> Source material
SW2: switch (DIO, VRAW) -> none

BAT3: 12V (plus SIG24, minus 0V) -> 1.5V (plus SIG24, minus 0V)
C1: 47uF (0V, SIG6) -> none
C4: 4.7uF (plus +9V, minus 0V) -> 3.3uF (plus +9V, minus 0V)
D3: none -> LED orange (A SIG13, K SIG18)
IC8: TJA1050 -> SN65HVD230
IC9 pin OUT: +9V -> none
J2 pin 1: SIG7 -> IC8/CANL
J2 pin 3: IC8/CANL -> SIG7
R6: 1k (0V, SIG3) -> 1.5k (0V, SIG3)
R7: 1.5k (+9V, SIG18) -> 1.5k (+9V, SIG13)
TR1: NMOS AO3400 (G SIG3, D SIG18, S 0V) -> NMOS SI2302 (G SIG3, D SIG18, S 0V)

> What the task asks
Every line of the entries above that includes "minus" should be copied.

> Written answer
BAT3: 12V (plus SIG24, minus 0V) -> 1.5V (plus SIG24, minus 0V)
C4: 4.7uF (plus +9V, minus 0V) -> 3.3uF (plus +9V, minus 0V)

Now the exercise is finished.